Your goal: Which lines in the data below contain the string "purple"? Show each one.

Recorded information:
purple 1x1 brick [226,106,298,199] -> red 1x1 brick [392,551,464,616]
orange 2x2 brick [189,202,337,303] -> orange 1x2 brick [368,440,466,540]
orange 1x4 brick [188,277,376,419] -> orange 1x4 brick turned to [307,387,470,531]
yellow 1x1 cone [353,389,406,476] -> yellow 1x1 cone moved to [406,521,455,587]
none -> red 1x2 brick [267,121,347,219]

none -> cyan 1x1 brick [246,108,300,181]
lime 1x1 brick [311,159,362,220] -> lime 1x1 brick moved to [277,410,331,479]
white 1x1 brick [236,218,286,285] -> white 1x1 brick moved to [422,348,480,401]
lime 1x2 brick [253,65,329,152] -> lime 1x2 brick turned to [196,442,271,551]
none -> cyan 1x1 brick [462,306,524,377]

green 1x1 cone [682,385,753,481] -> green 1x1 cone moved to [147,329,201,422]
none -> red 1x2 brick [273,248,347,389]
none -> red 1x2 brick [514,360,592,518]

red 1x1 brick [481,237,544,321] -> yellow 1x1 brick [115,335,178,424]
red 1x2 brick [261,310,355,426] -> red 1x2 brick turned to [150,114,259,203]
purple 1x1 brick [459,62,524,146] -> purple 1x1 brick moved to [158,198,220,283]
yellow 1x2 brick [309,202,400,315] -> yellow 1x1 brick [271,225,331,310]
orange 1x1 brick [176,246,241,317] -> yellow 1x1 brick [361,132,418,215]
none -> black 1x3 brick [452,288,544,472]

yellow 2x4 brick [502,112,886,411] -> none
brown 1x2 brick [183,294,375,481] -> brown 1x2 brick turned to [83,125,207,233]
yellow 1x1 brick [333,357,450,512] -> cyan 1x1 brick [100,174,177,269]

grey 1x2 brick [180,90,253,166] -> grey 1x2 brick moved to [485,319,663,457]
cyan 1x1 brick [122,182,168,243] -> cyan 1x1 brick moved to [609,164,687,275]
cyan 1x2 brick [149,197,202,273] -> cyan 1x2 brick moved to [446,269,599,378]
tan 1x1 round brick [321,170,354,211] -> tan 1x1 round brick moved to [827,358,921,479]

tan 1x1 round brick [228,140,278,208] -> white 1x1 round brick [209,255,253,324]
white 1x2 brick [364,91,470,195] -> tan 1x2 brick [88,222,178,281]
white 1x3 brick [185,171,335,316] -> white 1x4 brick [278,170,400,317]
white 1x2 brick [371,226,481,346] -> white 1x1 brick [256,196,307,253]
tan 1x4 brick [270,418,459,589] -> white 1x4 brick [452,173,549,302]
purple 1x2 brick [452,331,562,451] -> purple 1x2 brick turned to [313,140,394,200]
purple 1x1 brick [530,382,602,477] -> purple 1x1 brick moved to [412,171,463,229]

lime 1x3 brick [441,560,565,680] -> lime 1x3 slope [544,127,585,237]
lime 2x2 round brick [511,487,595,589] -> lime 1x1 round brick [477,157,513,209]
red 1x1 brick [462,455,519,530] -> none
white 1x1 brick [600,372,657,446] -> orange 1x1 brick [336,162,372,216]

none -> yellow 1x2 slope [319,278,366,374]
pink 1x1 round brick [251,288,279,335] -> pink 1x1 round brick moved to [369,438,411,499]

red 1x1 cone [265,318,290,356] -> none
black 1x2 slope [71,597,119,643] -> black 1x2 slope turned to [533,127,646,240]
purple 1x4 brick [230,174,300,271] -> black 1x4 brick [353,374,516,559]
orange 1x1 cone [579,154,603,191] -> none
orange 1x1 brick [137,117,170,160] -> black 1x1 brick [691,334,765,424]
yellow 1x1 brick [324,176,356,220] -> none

Answer section:
purple 1x1 brick [226,106,298,199] -> red 1x1 brick [392,551,464,616]
purple 1x1 brick [459,62,524,146] -> purple 1x1 brick moved to [158,198,220,283]
purple 1x2 brick [452,331,562,451] -> purple 1x2 brick turned to [313,140,394,200]
purple 1x1 brick [530,382,602,477] -> purple 1x1 brick moved to [412,171,463,229]
purple 1x4 brick [230,174,300,271] -> black 1x4 brick [353,374,516,559]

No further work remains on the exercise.